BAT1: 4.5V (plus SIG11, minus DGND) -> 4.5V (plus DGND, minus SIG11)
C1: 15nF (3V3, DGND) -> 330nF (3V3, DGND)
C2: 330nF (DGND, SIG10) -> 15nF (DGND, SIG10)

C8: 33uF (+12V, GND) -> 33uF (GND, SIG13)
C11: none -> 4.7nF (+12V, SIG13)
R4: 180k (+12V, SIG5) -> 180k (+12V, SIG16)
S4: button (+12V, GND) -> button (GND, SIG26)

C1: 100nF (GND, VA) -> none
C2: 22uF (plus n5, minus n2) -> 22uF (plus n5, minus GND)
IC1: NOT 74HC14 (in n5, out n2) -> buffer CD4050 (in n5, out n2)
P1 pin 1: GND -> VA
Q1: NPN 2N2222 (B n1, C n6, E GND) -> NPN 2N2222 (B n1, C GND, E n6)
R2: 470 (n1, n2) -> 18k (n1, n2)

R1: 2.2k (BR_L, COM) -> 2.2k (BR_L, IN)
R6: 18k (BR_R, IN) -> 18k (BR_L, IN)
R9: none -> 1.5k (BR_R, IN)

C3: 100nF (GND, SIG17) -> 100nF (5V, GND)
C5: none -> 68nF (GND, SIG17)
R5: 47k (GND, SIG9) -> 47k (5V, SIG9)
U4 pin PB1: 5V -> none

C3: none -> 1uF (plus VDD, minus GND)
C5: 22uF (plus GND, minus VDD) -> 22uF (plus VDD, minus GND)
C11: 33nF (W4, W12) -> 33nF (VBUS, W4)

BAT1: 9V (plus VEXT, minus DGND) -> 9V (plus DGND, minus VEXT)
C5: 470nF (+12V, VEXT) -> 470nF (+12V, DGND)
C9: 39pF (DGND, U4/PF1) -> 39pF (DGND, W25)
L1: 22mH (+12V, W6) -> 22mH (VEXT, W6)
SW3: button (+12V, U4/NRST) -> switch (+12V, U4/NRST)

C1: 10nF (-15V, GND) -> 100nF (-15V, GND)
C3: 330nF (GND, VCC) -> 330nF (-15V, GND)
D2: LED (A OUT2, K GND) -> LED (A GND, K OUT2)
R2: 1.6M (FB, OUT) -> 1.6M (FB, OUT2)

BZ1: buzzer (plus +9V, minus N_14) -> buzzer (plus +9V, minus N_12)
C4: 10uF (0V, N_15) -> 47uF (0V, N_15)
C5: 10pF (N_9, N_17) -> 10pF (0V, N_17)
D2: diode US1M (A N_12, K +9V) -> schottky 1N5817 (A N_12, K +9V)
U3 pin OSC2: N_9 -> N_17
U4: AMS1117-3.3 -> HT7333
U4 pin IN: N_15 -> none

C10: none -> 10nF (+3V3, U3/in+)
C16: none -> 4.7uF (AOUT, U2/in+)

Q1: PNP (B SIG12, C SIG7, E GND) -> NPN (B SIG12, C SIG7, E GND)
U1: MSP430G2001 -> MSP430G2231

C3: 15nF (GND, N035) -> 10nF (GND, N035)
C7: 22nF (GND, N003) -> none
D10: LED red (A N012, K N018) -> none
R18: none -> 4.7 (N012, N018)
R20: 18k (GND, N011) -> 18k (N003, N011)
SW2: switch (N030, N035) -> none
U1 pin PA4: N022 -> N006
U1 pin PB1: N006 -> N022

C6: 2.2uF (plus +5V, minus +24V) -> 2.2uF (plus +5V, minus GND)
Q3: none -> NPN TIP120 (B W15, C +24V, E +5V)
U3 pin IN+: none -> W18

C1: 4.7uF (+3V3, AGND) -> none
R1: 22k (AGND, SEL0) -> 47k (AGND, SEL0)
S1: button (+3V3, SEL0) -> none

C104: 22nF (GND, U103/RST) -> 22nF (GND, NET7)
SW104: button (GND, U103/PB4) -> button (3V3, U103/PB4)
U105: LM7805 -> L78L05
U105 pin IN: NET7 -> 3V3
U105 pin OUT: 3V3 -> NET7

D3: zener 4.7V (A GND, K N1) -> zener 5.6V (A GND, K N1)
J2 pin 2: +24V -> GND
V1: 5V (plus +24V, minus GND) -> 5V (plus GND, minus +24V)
★ ★ ★ ★ ★ ★ ★
## What you are asked to do
With the line holding "C5: 22uF (plus" as the first and the line holding "U105 pin IN: NET7 -> 3V3" as the last, please transcribe exactly the lines of the material above in that range and nothing else.

## Written answer
C5: 22uF (plus GND, minus VDD) -> 22uF (plus VDD, minus GND)
C11: 33nF (W4, W12) -> 33nF (VBUS, W4)

BAT1: 9V (plus VEXT, minus DGND) -> 9V (plus DGND, minus VEXT)
C5: 470nF (+12V, VEXT) -> 470nF (+12V, DGND)
C9: 39pF (DGND, U4/PF1) -> 39pF (DGND, W25)
L1: 22mH (+12V, W6) -> 22mH (VEXT, W6)
SW3: button (+12V, U4/NRST) -> switch (+12V, U4/NRST)

C1: 10nF (-15V, GND) -> 100nF (-15V, GND)
C3: 330nF (GND, VCC) -> 330nF (-15V, GND)
D2: LED (A OUT2, K GND) -> LED (A GND, K OUT2)
R2: 1.6M (FB, OUT) -> 1.6M (FB, OUT2)

BZ1: buzzer (plus +9V, minus N_14) -> buzzer (plus +9V, minus N_12)
C4: 10uF (0V, N_15) -> 47uF (0V, N_15)
C5: 10pF (N_9, N_17) -> 10pF (0V, N_17)
D2: diode US1M (A N_12, K +9V) -> schottky 1N5817 (A N_12, K +9V)
U3 pin OSC2: N_9 -> N_17
U4: AMS1117-3.3 -> HT7333
U4 pin IN: N_15 -> none

C10: none -> 10nF (+3V3, U3/in+)
C16: none -> 4.7uF (AOUT, U2/in+)

Q1: PNP (B SIG12, C SIG7, E GND) -> NPN (B SIG12, C SIG7, E GND)
U1: MSP430G2001 -> MSP430G2231

C3: 15nF (GND, N035) -> 10nF (GND, N035)
C7: 22nF (GND, N003) -> none
D10: LED red (A N012, K N018) -> none
R18: none -> 4.7 (N012, N018)
R20: 18k (GND, N011) -> 18k (N003, N011)
SW2: switch (N030, N035) -> none
U1 pin PA4: N022 -> N006
U1 pin PB1: N006 -> N022

C6: 2.2uF (plus +5V, minus +24V) -> 2.2uF (plus +5V, minus GND)
Q3: none -> NPN TIP120 (B W15, C +24V, E +5V)
U3 pin IN+: none -> W18

C1: 4.7uF (+3V3, AGND) -> none
R1: 22k (AGND, SEL0) -> 47k (AGND, SEL0)
S1: button (+3V3, SEL0) -> none

C104: 22nF (GND, U103/RST) -> 22nF (GND, NET7)
SW104: button (GND, U103/PB4) -> button (3V3, U103/PB4)
U105: LM7805 -> L78L05
U105 pin IN: NET7 -> 3V3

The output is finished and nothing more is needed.